• Stated task:
Please copy all the lines that follow, word for word.

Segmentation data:

######

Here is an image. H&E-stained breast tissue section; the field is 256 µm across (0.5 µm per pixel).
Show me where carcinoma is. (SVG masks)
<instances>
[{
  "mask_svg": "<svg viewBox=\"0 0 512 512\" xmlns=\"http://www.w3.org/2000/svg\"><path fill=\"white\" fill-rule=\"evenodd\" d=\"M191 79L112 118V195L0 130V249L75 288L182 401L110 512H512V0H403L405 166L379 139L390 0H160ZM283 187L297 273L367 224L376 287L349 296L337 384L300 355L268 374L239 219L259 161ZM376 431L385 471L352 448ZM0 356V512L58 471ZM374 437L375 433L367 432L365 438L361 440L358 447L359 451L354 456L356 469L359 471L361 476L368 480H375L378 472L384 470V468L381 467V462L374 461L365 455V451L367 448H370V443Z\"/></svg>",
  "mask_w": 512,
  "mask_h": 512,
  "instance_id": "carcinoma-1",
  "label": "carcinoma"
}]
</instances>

######

• Result:
Here is an image. H&E-stained breast tissue section; the field is 256 µm across (0.5 µm per pixel).
Show me where carcinoma is. (SVG masks)
<instances>
[{
  "mask_svg": "<svg viewBox=\"0 0 512 512\" xmlns=\"http://www.w3.org/2000/svg\"><path fill=\"white\" fill-rule=\"evenodd\" d=\"M191 79L112 118V195L0 130V249L75 288L182 401L110 512H512V0H403L405 166L379 139L390 0H160ZM283 187L297 273L367 224L376 287L349 296L337 384L300 355L268 374L239 219L259 161ZM376 431L385 471L352 448ZM0 356V512L58 471ZM374 437L375 433L367 432L365 438L361 440L358 447L359 451L354 456L356 469L359 471L361 476L368 480H375L378 472L384 470V468L381 467V462L374 461L365 455V451L367 448H370V443Z\"/></svg>",
  "mask_w": 512,
  "mask_h": 512,
  "instance_id": "carcinoma-1",
  "label": "carcinoma"
}]
</instances>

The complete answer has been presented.